- [EXERCISE GOAL]
For this item, repeat the material exactly while omitting its pictures.

- [TASK INPUT]
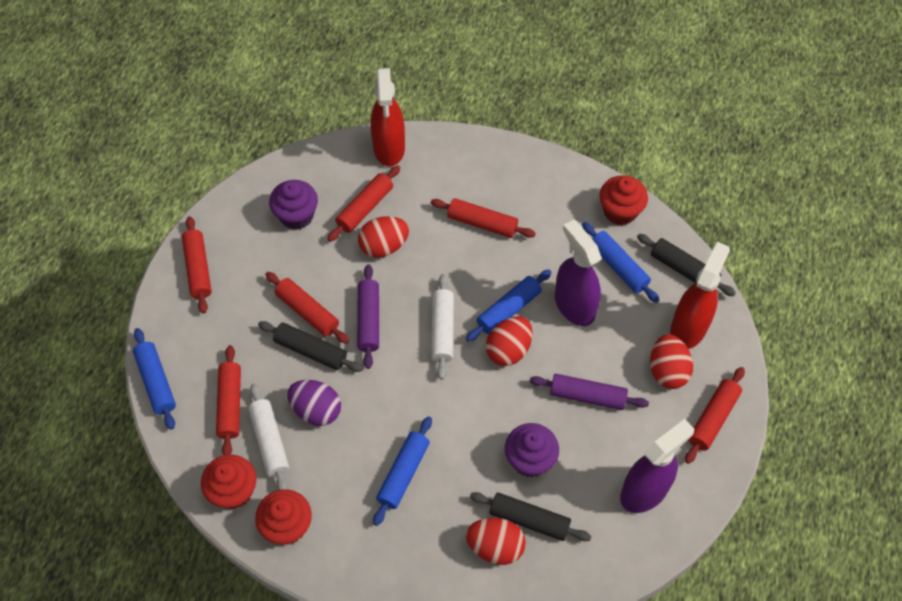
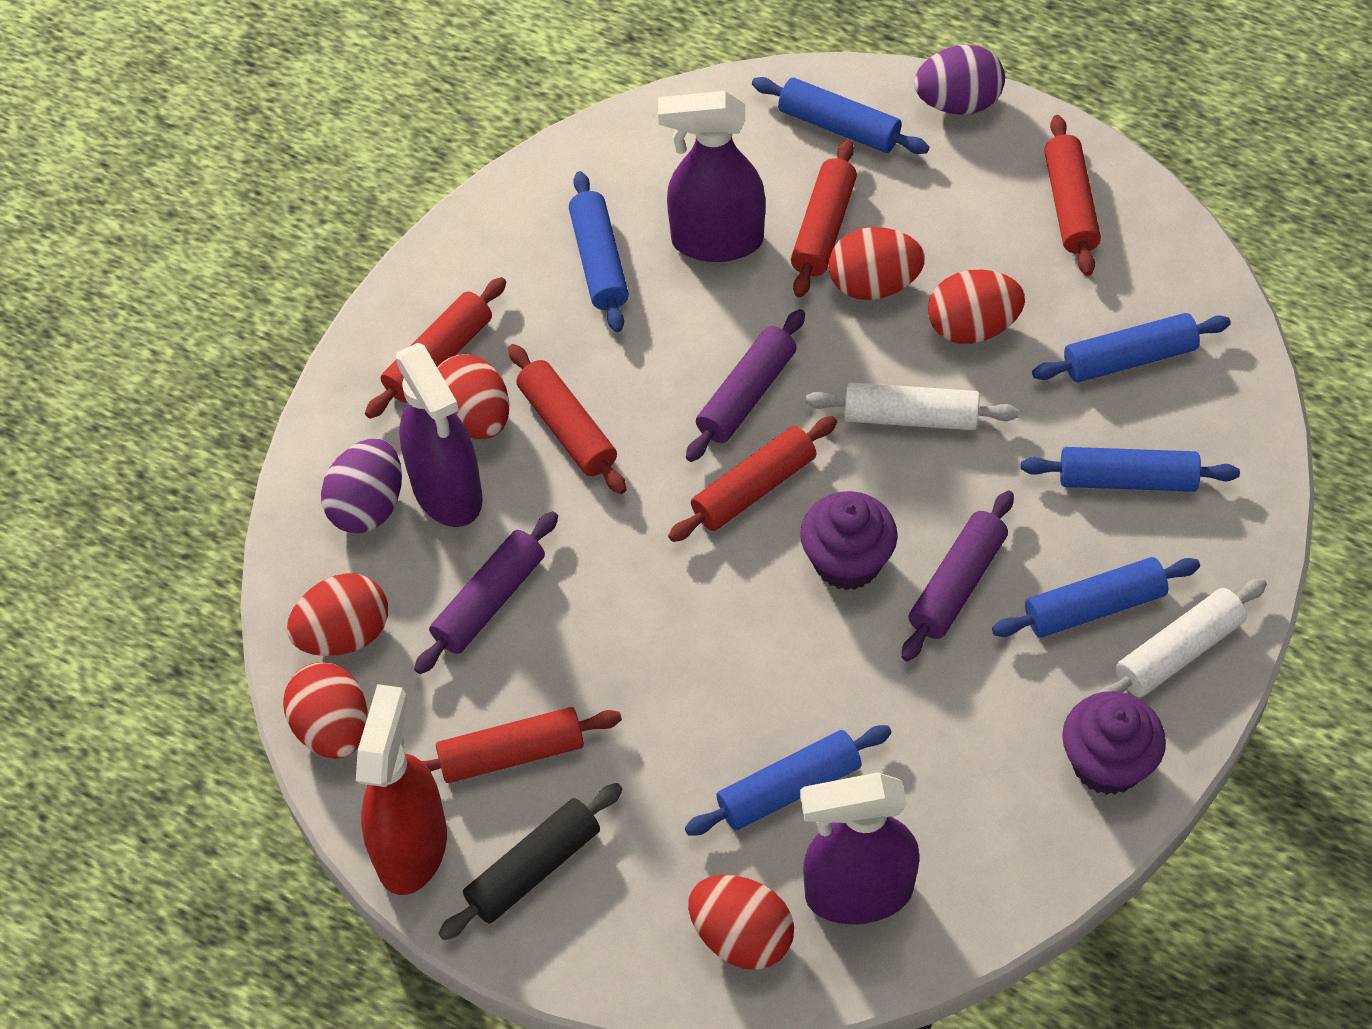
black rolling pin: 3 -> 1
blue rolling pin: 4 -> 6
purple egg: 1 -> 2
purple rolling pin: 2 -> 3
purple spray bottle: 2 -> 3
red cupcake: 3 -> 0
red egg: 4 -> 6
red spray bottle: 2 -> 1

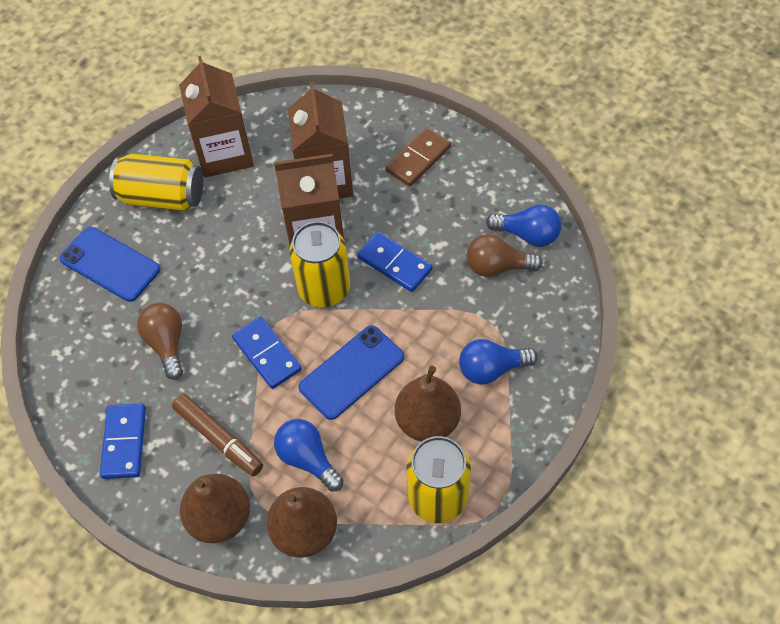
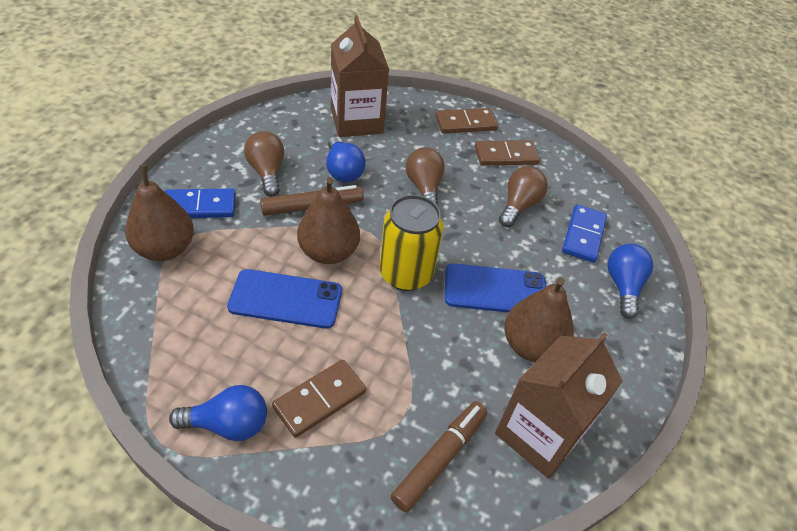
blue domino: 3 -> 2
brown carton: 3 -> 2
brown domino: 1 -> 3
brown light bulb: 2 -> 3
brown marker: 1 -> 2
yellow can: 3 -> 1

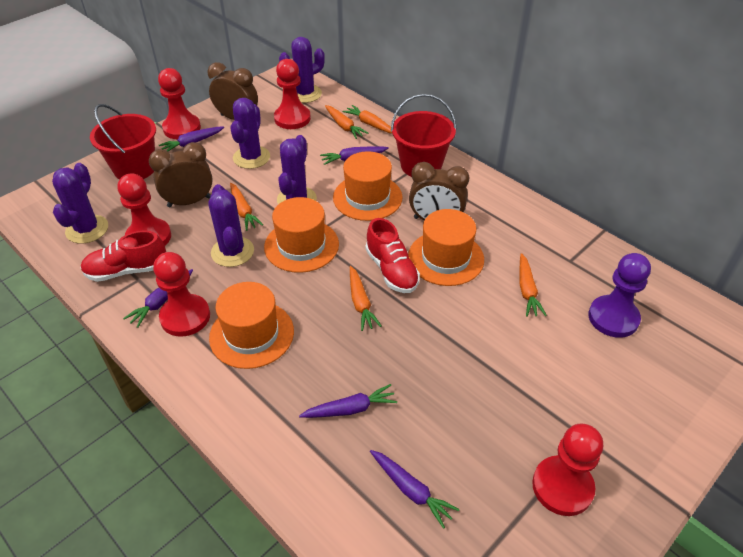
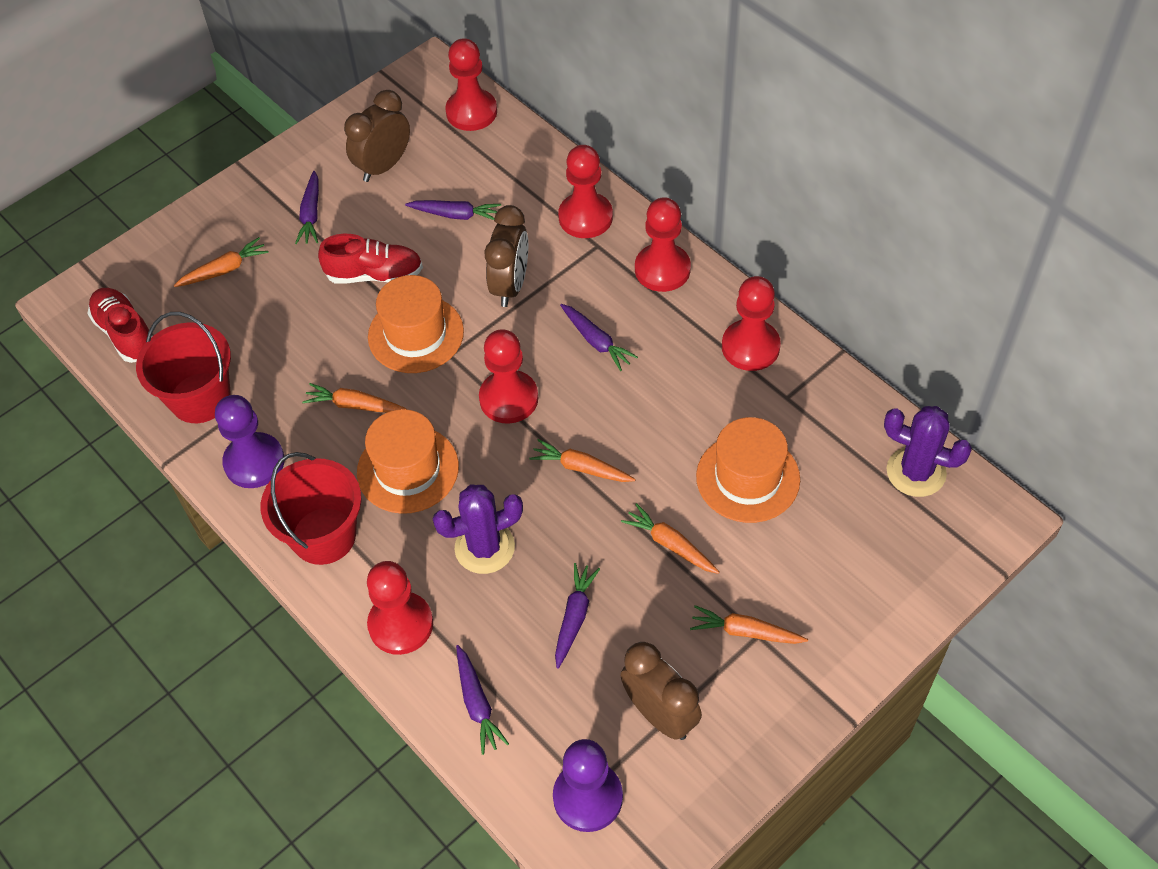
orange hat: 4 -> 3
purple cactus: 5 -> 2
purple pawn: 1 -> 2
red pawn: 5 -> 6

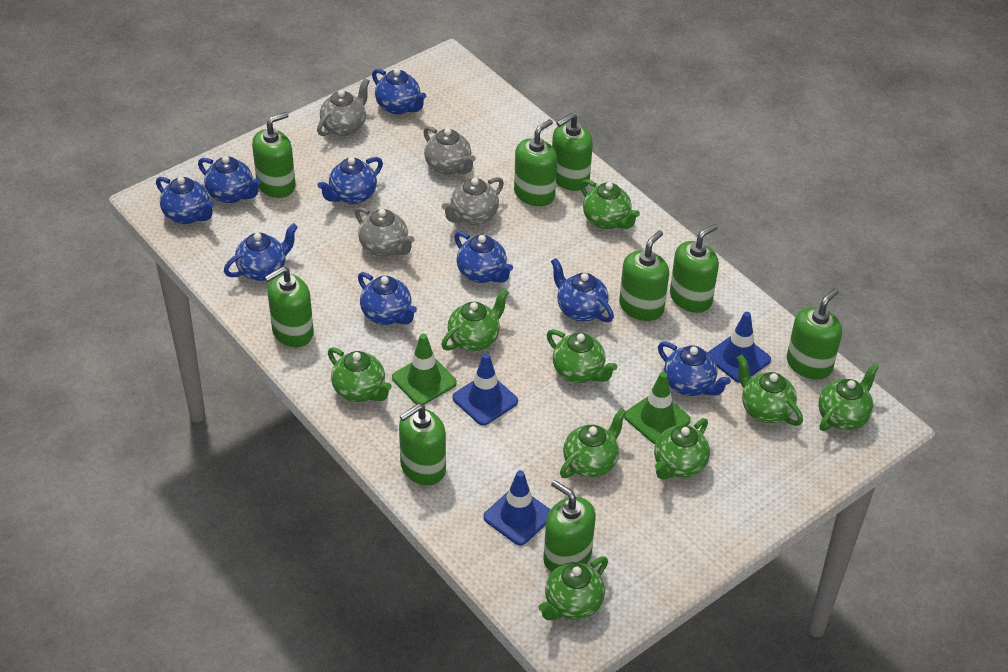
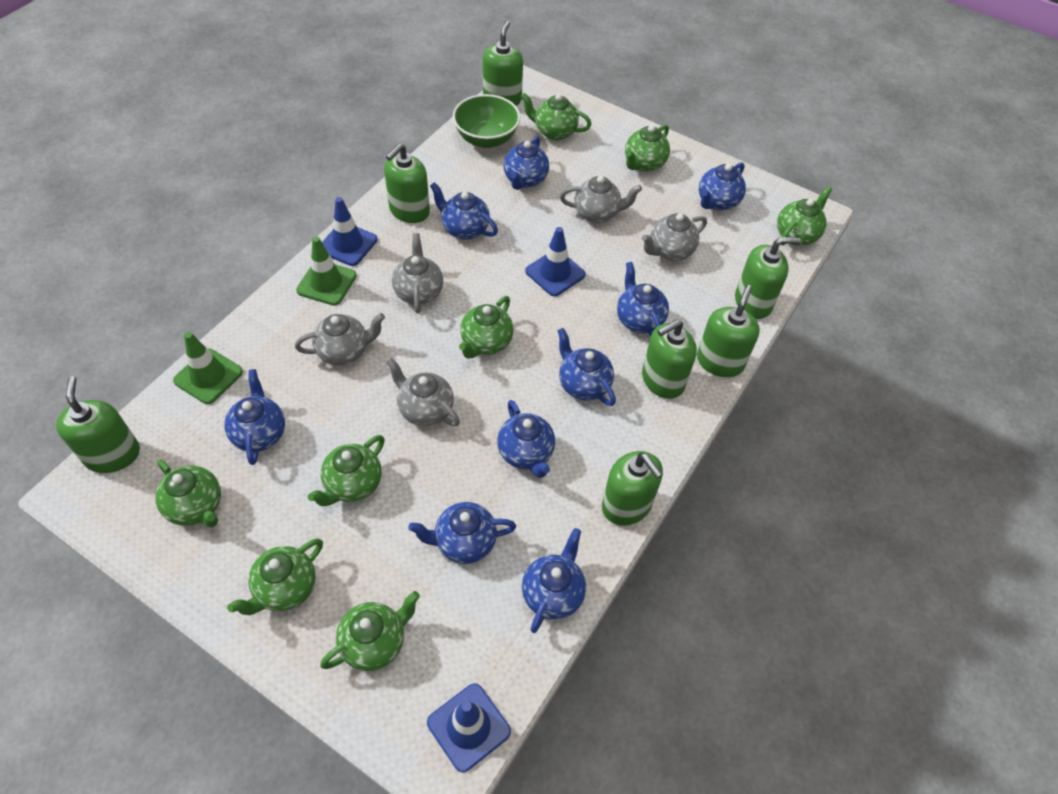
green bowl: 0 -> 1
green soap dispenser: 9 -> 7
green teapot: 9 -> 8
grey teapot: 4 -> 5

- [TASK RESPONSE]
black rolling pin: 3 -> 1
blue rolling pin: 4 -> 6
purple egg: 1 -> 2
purple rolling pin: 2 -> 3
purple spray bottle: 2 -> 3
red cupcake: 3 -> 0
red egg: 4 -> 6
red spray bottle: 2 -> 1

blue domino: 3 -> 2
brown carton: 3 -> 2
brown domino: 1 -> 3
brown light bulb: 2 -> 3
brown marker: 1 -> 2
yellow can: 3 -> 1

orange hat: 4 -> 3
purple cactus: 5 -> 2
purple pawn: 1 -> 2
red pawn: 5 -> 6

green bowl: 0 -> 1
green soap dispenser: 9 -> 7
green teapot: 9 -> 8
grey teapot: 4 -> 5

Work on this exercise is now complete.